**EXERCISE DIRECTIONS:**
Whenever a line below holds the word "orange", copy that line.

**SOURCE INFORMATION:**
---
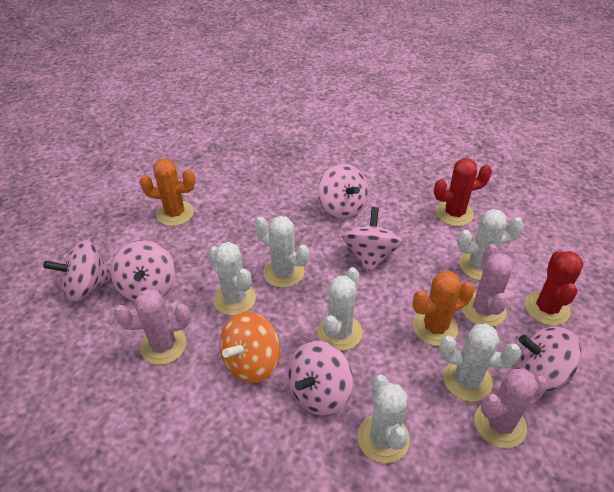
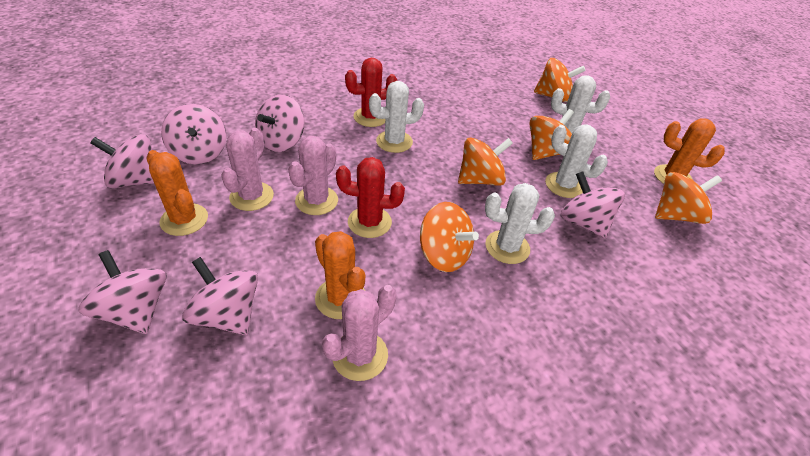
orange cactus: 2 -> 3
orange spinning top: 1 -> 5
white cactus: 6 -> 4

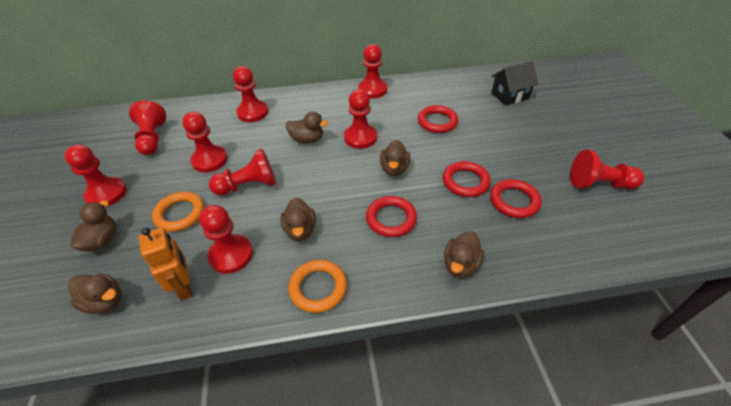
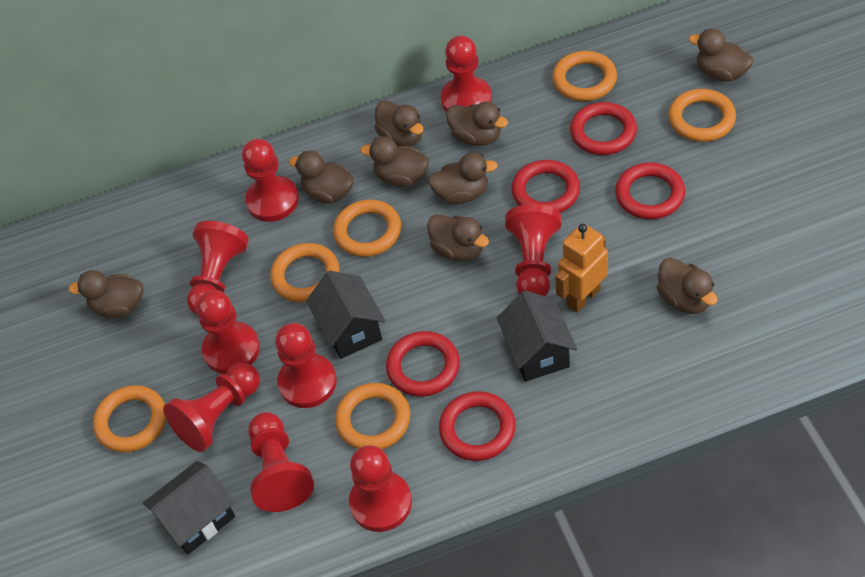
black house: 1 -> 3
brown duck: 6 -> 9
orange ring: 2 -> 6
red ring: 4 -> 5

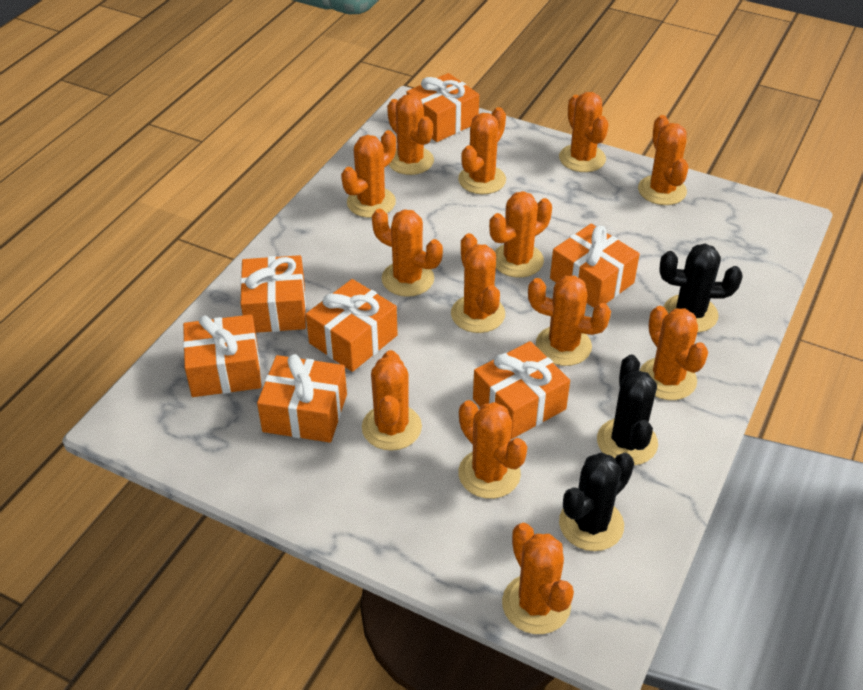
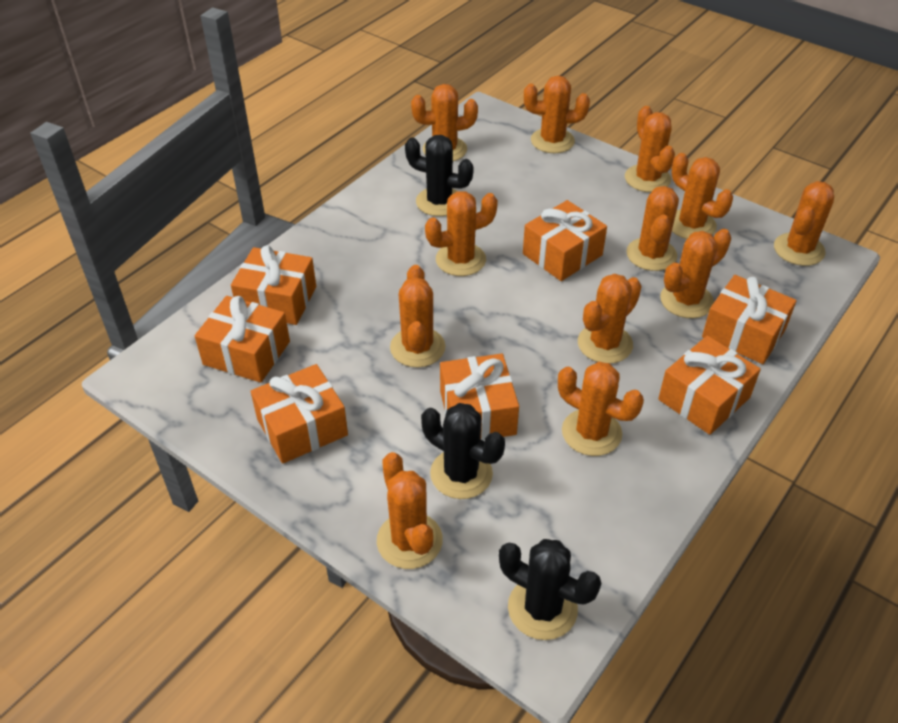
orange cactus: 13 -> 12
---
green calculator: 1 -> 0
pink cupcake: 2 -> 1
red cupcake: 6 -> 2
---
**EXERCISE ANSWER:**
orange cactus: 2 -> 3
orange spinning top: 1 -> 5
orange ring: 2 -> 6
orange cactus: 13 -> 12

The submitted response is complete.